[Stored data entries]
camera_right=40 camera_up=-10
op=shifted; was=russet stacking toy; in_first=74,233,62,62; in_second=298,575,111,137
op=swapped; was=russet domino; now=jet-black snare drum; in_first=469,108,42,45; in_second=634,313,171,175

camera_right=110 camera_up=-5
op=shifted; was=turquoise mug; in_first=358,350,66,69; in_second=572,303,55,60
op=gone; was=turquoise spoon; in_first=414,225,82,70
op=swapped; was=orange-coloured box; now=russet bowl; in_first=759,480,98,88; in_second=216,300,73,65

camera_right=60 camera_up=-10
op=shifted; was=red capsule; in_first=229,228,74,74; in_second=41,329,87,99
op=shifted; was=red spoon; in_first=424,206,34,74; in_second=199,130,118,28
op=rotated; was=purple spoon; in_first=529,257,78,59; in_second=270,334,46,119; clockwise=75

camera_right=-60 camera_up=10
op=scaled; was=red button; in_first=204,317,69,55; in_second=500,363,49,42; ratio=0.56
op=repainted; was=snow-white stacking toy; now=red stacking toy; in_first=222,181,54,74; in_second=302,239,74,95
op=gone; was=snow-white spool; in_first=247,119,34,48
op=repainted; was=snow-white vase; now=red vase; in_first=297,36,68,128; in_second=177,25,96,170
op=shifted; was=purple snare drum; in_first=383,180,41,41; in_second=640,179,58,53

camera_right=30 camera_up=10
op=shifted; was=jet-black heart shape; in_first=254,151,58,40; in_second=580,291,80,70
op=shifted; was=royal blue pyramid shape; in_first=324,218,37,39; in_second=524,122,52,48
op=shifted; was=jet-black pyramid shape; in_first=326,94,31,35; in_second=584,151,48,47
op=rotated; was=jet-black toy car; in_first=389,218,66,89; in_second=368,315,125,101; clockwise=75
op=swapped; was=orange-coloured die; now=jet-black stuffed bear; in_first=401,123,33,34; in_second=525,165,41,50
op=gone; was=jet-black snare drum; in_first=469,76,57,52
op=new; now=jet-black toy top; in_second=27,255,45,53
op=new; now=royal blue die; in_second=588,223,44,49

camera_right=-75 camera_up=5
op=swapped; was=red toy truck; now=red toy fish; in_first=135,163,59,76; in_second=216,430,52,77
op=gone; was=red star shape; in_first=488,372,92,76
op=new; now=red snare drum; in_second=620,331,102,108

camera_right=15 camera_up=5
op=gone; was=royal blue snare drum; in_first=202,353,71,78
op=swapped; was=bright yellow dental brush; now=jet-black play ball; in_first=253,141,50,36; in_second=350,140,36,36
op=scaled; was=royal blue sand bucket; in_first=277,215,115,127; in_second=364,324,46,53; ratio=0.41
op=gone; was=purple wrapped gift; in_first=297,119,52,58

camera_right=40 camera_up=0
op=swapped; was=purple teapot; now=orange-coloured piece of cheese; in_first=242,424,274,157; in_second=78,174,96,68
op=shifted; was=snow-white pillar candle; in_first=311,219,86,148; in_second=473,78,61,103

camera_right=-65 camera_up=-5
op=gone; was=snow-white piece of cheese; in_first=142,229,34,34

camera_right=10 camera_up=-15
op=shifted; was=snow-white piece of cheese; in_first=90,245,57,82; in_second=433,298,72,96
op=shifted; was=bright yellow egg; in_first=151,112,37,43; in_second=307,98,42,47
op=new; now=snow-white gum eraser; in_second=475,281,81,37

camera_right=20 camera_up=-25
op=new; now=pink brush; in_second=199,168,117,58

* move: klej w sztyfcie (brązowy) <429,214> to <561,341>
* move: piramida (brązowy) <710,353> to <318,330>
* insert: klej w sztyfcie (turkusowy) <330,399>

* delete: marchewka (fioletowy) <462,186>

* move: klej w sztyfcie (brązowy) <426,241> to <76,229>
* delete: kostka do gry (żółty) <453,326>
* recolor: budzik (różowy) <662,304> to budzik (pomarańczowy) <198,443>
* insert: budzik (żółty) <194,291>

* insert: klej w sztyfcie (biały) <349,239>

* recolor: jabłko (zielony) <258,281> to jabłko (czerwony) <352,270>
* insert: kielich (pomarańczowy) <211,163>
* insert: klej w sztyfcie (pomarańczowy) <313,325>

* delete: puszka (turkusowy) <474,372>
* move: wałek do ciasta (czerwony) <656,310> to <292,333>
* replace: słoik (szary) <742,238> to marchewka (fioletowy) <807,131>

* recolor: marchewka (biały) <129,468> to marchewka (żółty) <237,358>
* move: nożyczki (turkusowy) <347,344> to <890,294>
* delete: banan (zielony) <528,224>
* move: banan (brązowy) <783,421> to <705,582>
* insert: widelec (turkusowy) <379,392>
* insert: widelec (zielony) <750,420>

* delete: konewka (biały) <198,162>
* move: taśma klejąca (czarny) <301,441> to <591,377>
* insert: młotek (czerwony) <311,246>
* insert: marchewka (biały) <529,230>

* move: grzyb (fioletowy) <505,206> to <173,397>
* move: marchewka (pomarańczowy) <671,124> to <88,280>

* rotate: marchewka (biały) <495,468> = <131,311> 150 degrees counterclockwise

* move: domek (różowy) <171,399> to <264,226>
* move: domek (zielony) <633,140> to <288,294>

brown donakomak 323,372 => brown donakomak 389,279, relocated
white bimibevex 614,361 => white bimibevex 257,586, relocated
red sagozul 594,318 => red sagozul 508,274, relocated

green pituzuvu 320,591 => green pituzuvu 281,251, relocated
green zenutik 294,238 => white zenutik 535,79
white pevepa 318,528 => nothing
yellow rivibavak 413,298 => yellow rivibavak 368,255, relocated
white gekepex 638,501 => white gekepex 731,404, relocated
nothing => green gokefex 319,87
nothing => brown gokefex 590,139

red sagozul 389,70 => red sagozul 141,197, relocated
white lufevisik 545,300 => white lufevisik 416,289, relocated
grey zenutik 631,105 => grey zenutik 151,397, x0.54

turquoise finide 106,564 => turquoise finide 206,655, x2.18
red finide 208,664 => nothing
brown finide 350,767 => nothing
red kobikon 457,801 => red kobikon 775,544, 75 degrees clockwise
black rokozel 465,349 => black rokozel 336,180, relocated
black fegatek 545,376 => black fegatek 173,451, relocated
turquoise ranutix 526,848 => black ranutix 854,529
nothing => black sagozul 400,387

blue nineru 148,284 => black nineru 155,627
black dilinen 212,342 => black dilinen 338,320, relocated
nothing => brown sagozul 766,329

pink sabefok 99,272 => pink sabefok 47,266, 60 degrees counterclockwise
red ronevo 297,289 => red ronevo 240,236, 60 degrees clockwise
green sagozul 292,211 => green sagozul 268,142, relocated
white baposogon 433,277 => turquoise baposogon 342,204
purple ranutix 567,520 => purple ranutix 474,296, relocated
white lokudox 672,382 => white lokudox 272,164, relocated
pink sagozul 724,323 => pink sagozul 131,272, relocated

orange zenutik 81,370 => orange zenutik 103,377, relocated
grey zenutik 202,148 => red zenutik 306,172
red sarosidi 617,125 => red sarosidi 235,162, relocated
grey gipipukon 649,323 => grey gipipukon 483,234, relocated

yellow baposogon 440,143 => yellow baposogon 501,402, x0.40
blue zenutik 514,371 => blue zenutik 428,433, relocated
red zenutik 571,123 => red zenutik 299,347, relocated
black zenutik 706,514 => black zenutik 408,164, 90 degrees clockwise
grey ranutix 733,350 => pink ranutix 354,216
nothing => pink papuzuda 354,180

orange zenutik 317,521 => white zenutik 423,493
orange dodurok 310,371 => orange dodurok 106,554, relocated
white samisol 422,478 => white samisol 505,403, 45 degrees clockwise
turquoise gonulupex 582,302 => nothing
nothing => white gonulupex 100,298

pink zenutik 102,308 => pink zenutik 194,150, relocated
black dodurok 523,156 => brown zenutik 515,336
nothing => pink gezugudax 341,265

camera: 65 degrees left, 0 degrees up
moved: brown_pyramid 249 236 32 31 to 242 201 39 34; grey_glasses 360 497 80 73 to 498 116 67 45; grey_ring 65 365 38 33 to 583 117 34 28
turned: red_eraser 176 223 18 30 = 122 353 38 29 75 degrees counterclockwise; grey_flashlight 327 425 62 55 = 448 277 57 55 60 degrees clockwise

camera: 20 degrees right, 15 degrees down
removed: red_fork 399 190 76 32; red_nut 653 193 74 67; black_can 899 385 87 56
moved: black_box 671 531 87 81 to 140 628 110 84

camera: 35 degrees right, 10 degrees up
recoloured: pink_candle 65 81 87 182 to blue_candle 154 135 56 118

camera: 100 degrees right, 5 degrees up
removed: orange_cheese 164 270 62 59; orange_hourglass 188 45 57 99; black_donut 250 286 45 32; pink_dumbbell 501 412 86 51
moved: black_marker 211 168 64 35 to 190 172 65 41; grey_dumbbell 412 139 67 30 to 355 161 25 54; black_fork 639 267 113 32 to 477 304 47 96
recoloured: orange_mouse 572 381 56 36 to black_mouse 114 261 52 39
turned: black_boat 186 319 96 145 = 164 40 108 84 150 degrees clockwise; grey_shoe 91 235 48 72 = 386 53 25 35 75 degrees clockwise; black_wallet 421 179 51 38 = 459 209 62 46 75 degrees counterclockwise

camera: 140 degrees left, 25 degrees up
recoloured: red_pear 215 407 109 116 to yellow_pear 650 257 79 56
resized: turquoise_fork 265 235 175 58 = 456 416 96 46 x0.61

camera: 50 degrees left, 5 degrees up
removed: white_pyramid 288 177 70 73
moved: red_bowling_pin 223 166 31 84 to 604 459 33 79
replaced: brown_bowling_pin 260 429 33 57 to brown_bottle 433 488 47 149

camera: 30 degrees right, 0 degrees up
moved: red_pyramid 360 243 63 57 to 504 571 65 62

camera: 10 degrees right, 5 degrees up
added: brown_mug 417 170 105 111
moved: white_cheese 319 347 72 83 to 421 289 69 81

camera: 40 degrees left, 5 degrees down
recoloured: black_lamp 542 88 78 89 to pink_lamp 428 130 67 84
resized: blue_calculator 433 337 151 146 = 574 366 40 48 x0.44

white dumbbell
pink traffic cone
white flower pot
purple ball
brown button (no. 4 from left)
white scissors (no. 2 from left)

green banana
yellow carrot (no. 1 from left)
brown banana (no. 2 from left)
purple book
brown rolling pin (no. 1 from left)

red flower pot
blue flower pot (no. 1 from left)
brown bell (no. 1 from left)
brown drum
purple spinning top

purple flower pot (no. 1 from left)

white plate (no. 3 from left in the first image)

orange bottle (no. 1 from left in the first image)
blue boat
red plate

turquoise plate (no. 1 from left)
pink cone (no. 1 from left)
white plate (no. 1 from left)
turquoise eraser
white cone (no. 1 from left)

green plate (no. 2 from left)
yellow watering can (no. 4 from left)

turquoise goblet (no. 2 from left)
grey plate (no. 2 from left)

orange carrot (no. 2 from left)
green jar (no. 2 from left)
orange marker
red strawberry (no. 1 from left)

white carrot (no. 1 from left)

→ Problem requirements
Above are some records; copy exactly the lines from the one with "white flower pot" through the one with "brown button (no. 4 from left)", both included, and no others.

→ Written solution
white flower pot
purple ball
brown button (no. 4 from left)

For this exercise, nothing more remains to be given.